- _Task to carry out_: When the line containing "none -> green brick C9 level 2" appears in the data below, begin copying there and stop only after the line containing "none -> orange round brick F15 level 2".

- _Excerpted records_:
=== Begin Enclosure ===

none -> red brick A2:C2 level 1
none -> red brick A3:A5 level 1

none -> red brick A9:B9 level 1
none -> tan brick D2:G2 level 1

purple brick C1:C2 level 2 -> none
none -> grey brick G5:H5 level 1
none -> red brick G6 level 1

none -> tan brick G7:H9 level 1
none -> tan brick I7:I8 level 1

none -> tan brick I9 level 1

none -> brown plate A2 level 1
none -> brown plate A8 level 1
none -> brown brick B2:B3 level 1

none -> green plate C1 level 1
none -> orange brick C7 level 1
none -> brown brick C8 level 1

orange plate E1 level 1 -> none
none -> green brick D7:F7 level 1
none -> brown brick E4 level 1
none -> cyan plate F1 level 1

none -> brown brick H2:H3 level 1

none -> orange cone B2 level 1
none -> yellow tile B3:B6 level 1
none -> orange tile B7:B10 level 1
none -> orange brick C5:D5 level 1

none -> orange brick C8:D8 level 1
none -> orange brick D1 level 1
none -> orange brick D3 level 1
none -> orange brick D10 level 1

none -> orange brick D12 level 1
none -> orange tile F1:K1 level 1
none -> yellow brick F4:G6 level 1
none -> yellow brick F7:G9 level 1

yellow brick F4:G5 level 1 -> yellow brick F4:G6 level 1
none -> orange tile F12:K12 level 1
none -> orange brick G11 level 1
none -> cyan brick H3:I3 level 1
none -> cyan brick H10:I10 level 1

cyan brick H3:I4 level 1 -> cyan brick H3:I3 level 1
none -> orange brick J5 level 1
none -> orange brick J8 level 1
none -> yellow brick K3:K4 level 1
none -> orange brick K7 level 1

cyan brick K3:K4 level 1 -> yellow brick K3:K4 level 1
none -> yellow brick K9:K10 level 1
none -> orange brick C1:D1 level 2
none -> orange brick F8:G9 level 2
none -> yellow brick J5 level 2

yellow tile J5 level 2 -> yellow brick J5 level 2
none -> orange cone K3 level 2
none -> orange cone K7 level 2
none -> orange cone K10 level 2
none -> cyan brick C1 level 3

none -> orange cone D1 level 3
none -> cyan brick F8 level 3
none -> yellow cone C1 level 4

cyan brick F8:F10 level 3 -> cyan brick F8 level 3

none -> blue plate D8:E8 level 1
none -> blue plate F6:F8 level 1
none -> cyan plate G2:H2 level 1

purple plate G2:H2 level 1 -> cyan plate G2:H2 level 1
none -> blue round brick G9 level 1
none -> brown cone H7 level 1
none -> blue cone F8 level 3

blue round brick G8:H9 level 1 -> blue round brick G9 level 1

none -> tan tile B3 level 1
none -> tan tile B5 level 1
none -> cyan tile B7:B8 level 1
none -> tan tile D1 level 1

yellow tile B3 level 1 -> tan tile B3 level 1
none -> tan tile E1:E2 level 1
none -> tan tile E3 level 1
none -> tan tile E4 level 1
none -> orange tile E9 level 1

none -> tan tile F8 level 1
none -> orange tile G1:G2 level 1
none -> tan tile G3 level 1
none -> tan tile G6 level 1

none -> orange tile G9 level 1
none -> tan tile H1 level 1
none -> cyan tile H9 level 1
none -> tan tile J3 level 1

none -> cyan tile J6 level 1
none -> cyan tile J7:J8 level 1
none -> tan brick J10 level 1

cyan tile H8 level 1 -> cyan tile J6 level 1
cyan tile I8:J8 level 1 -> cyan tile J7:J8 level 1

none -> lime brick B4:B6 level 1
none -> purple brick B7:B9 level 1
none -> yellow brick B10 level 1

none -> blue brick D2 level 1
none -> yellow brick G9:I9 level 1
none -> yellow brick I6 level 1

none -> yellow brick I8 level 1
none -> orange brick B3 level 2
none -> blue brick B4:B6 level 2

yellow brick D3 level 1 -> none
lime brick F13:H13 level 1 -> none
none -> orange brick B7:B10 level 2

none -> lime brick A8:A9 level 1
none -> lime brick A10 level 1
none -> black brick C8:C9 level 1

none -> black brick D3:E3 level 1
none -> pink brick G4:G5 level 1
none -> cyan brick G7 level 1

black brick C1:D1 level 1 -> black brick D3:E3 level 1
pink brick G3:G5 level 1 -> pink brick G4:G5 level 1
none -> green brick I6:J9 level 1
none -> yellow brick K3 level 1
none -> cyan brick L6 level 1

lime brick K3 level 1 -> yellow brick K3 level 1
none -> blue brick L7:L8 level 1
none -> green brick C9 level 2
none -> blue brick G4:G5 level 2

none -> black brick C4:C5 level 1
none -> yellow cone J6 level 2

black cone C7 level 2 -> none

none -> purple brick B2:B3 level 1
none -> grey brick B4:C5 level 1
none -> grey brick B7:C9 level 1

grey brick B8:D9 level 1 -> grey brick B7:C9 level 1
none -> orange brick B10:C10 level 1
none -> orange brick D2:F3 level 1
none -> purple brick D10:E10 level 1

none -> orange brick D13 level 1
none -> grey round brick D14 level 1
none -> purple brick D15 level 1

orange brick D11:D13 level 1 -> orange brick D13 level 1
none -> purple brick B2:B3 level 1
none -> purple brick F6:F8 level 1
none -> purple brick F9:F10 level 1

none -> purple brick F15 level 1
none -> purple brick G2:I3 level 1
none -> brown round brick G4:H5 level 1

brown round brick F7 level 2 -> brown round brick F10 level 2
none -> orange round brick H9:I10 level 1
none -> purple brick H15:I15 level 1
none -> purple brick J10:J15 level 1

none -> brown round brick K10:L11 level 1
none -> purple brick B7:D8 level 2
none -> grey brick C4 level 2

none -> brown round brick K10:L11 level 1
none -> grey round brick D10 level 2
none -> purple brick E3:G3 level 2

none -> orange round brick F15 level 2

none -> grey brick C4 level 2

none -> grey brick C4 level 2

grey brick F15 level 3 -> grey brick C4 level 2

=== End Enclosure ===

- _Answer for the task_:
none -> green brick C9 level 2
none -> blue brick G4:G5 level 2

none -> black brick C4:C5 level 1
none -> yellow cone J6 level 2

black cone C7 level 2 -> none

none -> purple brick B2:B3 level 1
none -> grey brick B4:C5 level 1
none -> grey brick B7:C9 level 1

grey brick B8:D9 level 1 -> grey brick B7:C9 level 1
none -> orange brick B10:C10 level 1
none -> orange brick D2:F3 level 1
none -> purple brick D10:E10 level 1

none -> orange brick D13 level 1
none -> grey round brick D14 level 1
none -> purple brick D15 level 1

orange brick D11:D13 level 1 -> orange brick D13 level 1
none -> purple brick B2:B3 level 1
none -> purple brick F6:F8 level 1
none -> purple brick F9:F10 level 1

none -> purple brick F15 level 1
none -> purple brick G2:I3 level 1
none -> brown round brick G4:H5 level 1

brown round brick F7 level 2 -> brown round brick F10 level 2
none -> orange round brick H9:I10 level 1
none -> purple brick H15:I15 level 1
none -> purple brick J10:J15 level 1

none -> brown round brick K10:L11 level 1
none -> purple brick B7:D8 level 2
none -> grey brick C4 level 2

none -> brown round brick K10:L11 level 1
none -> grey round brick D10 level 2
none -> purple brick E3:G3 level 2

none -> orange round brick F15 level 2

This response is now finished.